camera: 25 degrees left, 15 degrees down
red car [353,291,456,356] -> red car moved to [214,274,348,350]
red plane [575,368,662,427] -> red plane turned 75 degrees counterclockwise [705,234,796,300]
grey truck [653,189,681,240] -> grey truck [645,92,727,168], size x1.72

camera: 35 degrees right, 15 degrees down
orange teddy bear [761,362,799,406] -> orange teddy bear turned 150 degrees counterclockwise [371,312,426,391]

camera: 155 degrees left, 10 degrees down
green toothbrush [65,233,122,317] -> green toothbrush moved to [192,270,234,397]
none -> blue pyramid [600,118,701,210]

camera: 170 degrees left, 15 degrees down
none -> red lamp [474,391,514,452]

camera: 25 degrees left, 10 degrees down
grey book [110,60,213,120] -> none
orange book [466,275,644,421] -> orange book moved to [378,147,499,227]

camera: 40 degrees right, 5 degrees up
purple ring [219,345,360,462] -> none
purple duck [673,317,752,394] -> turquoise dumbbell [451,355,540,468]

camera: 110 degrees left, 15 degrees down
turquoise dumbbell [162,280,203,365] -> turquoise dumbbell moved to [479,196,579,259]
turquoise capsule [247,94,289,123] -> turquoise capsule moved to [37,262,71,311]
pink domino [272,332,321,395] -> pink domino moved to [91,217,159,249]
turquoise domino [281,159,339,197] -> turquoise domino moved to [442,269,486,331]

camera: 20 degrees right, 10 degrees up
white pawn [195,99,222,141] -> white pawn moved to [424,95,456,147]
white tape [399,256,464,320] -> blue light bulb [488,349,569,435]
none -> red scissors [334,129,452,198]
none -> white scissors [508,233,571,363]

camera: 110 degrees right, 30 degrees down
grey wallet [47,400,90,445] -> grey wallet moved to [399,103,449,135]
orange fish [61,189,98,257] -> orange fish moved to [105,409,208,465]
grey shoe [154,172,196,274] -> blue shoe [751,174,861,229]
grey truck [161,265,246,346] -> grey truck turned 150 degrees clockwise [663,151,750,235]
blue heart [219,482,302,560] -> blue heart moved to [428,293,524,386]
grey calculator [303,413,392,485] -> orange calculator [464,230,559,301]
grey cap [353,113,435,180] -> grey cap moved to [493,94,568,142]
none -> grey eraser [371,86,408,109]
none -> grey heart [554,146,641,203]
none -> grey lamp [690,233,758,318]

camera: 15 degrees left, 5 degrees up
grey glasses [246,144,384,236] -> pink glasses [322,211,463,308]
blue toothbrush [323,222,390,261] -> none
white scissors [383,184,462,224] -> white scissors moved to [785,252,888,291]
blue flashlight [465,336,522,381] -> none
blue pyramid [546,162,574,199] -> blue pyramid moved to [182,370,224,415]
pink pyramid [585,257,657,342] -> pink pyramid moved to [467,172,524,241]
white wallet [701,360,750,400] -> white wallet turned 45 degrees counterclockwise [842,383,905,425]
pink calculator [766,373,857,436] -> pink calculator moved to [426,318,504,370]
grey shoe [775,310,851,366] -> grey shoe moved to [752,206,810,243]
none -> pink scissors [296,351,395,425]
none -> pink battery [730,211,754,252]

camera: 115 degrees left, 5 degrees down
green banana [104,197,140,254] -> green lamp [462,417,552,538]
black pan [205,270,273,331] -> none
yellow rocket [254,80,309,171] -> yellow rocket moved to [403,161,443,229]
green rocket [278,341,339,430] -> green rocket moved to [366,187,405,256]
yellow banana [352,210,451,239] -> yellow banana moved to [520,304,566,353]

> _About this exercise_
Could you set down, word for word, only the lines above from the line with "turquoise capsule [247,94,289,123]" to the line with "grey shoe [154,172,196,274]", including both?

> _Task solution_
turquoise capsule [247,94,289,123] -> turquoise capsule moved to [37,262,71,311]
pink domino [272,332,321,395] -> pink domino moved to [91,217,159,249]
turquoise domino [281,159,339,197] -> turquoise domino moved to [442,269,486,331]

camera: 20 degrees right, 10 degrees up
white pawn [195,99,222,141] -> white pawn moved to [424,95,456,147]
white tape [399,256,464,320] -> blue light bulb [488,349,569,435]
none -> red scissors [334,129,452,198]
none -> white scissors [508,233,571,363]

camera: 110 degrees right, 30 degrees down
grey wallet [47,400,90,445] -> grey wallet moved to [399,103,449,135]
orange fish [61,189,98,257] -> orange fish moved to [105,409,208,465]
grey shoe [154,172,196,274] -> blue shoe [751,174,861,229]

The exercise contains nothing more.